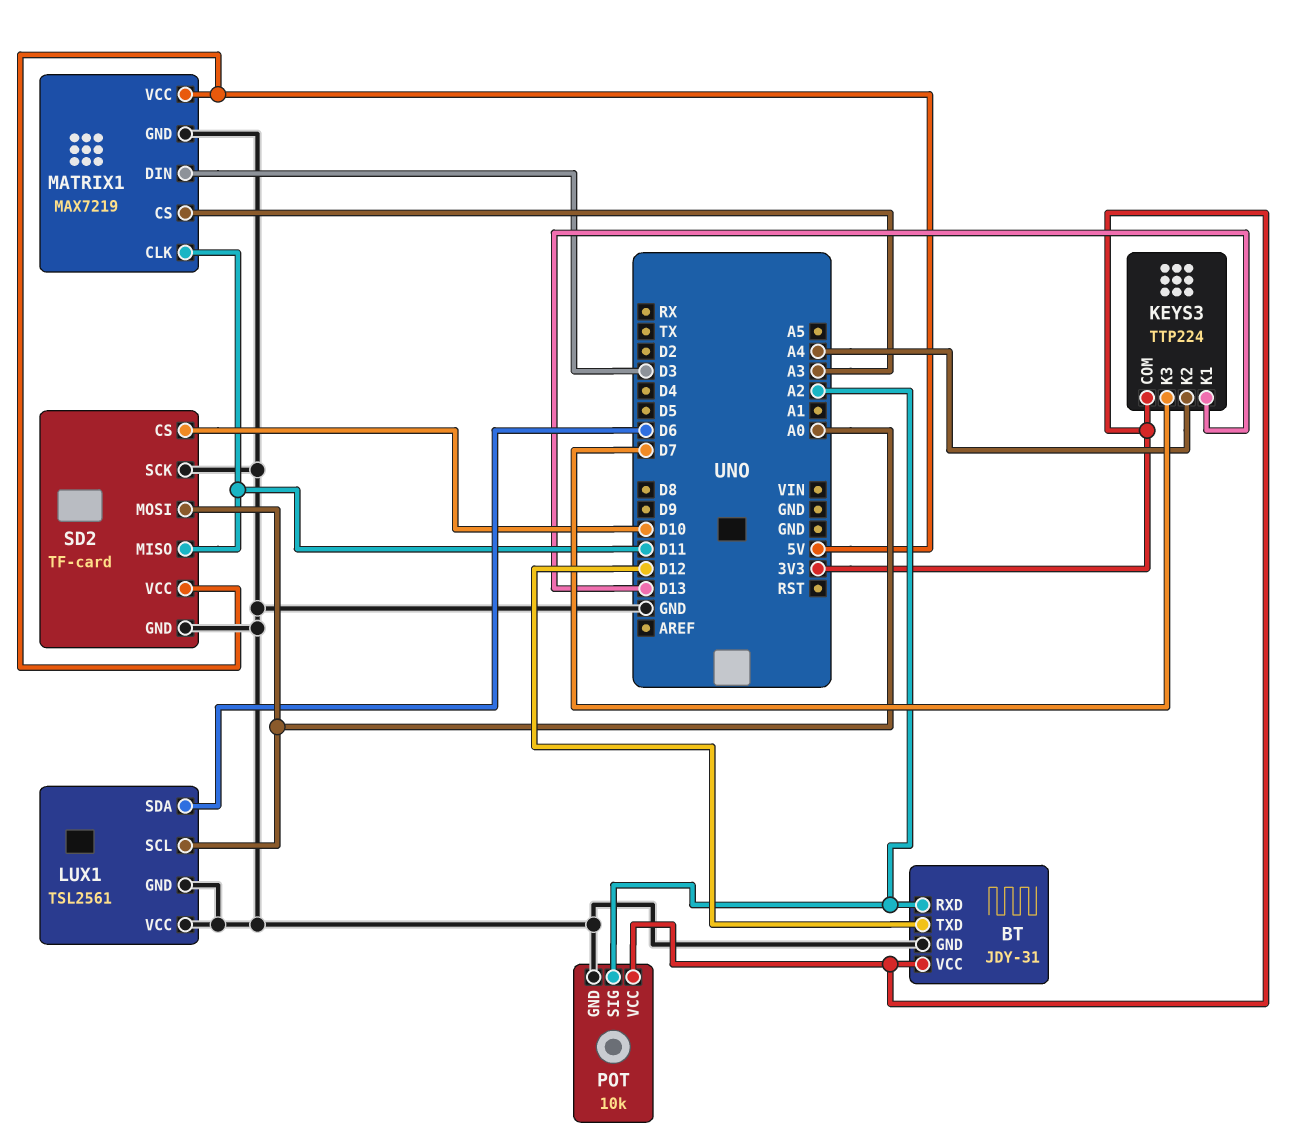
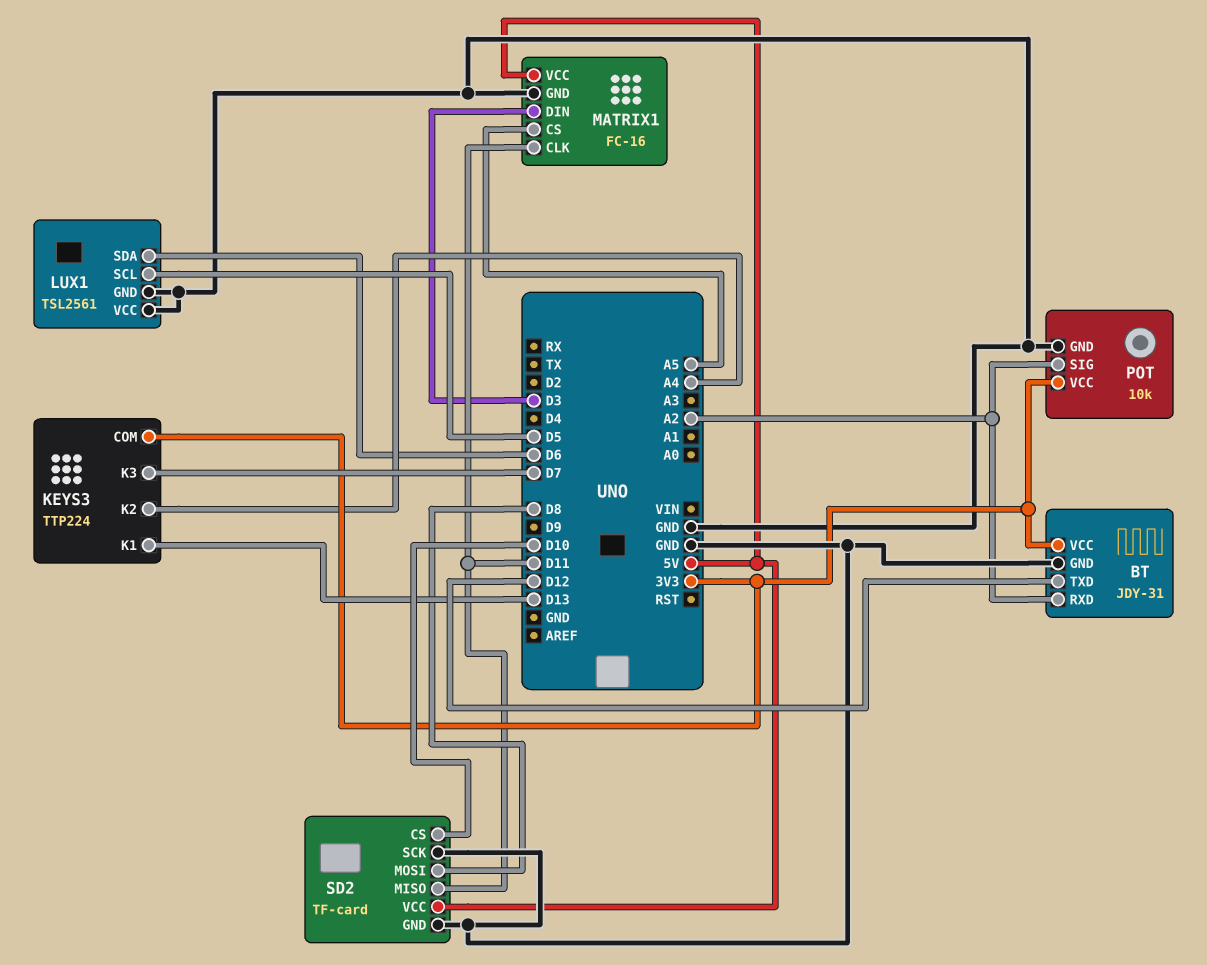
LUX1 pin SCL: A0 -> D5
MATRIX1: MAX7219 -> FC-16
MATRIX1 pin CS: A3 -> A5
SD2 pin MOSI: A0 -> D8

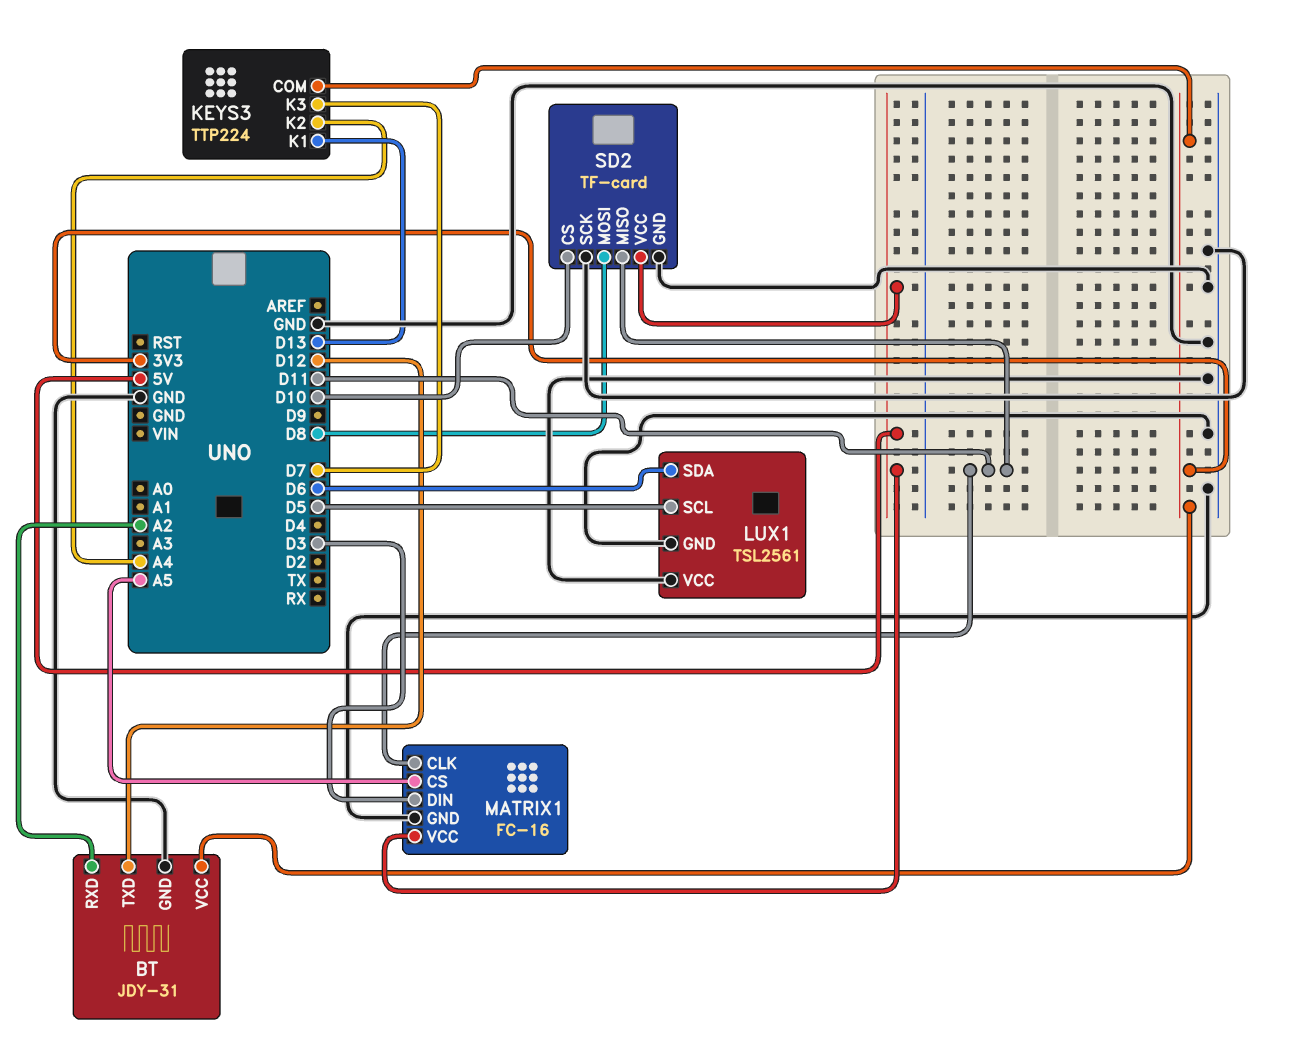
POT: 10k -> none
POT pin GND: GND -> none
POT pin SIG: A2 -> none
POT pin VCC: 3V3 -> none

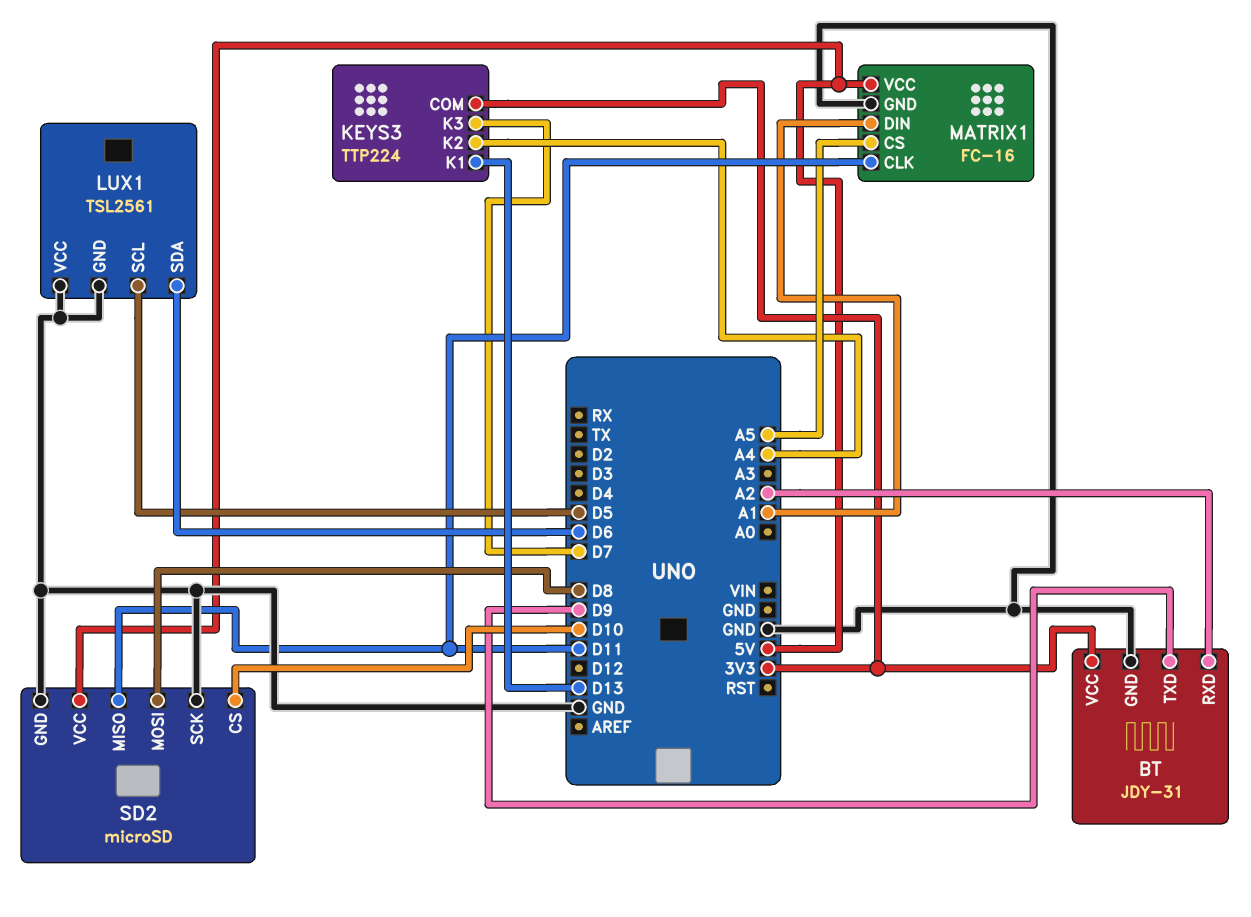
BT pin TXD: D12 -> D9
MATRIX1 pin DIN: D3 -> A1
SD2: TF-card -> microSD

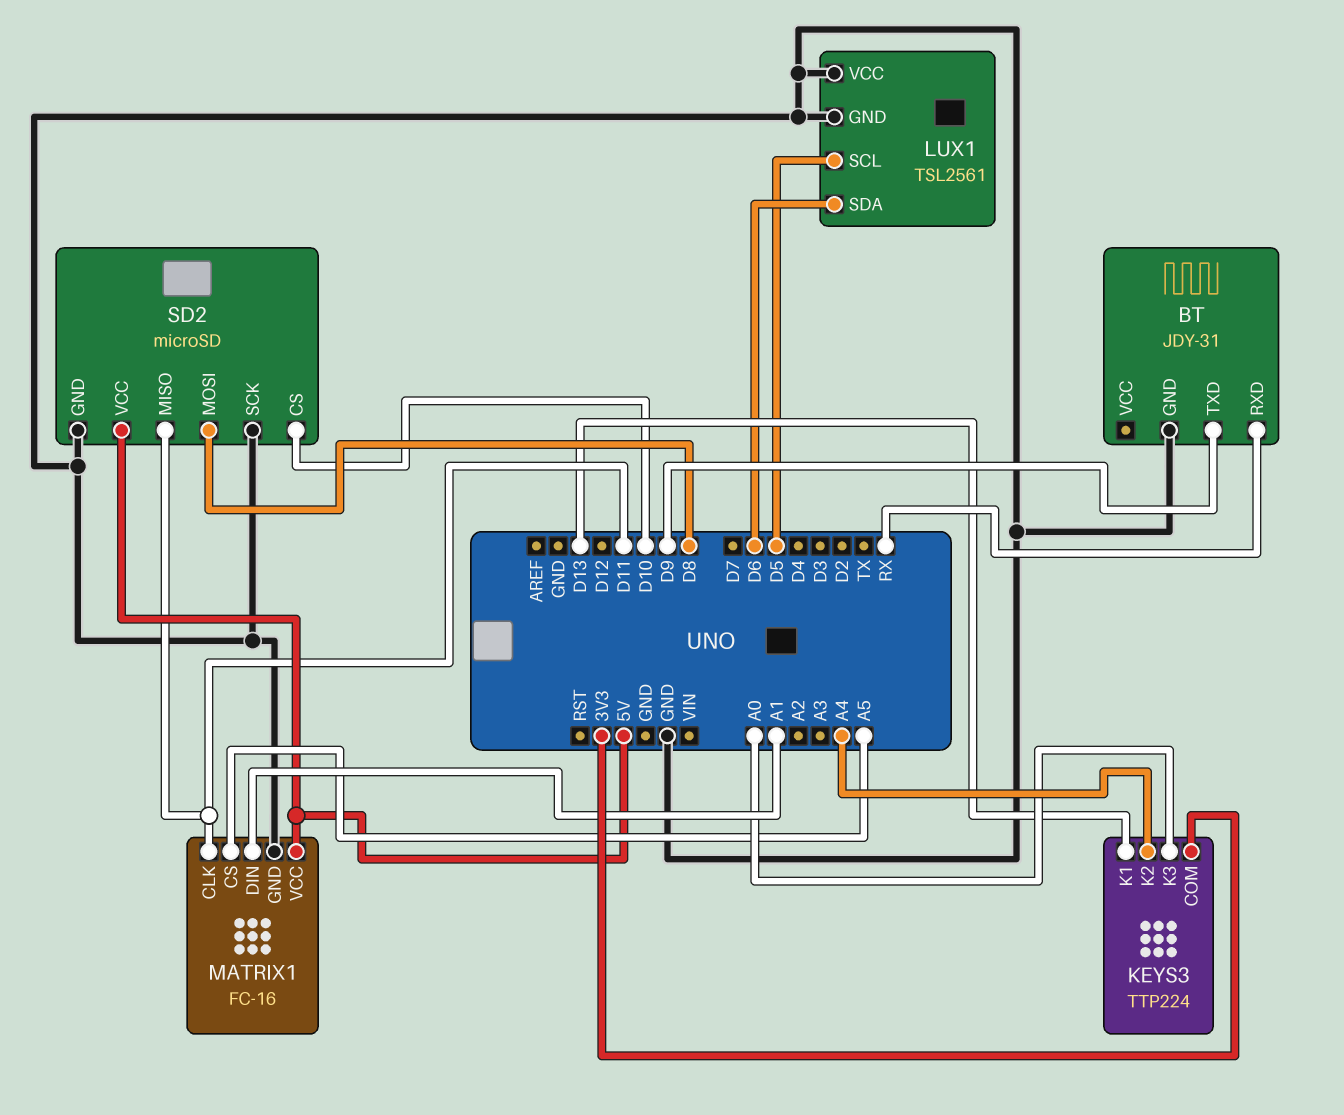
BT pin RXD: A2 -> RX
BT pin VCC: 3V3 -> none
KEYS3 pin K3: D7 -> A0

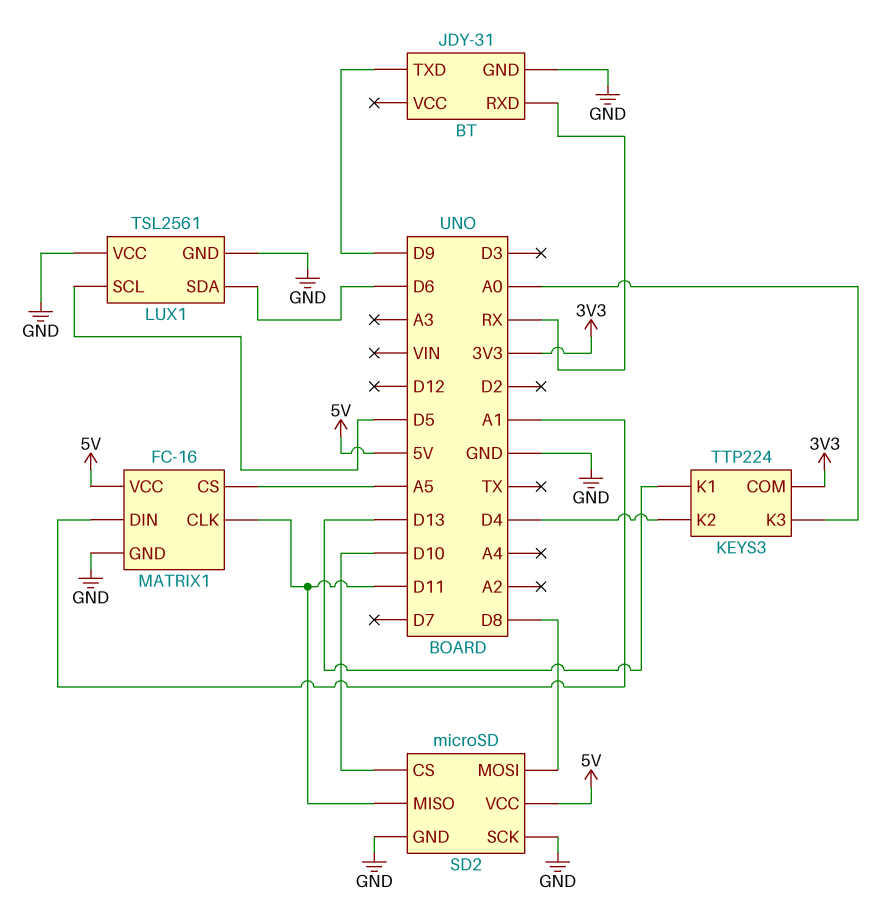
KEYS3 pin K2: A4 -> D4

★ ★ ★ ★ ★ ★ ★

## Required action
Where a record holds a picture, skip the picture and copy everything else exactly.

## Task answer
LUX1 pin SCL: A0 -> D5
MATRIX1: MAX7219 -> FC-16
MATRIX1 pin CS: A3 -> A5
SD2 pin MOSI: A0 -> D8

POT: 10k -> none
POT pin GND: GND -> none
POT pin SIG: A2 -> none
POT pin VCC: 3V3 -> none

BT pin TXD: D12 -> D9
MATRIX1 pin DIN: D3 -> A1
SD2: TF-card -> microSD

BT pin RXD: A2 -> RX
BT pin VCC: 3V3 -> none
KEYS3 pin K3: D7 -> A0

KEYS3 pin K2: A4 -> D4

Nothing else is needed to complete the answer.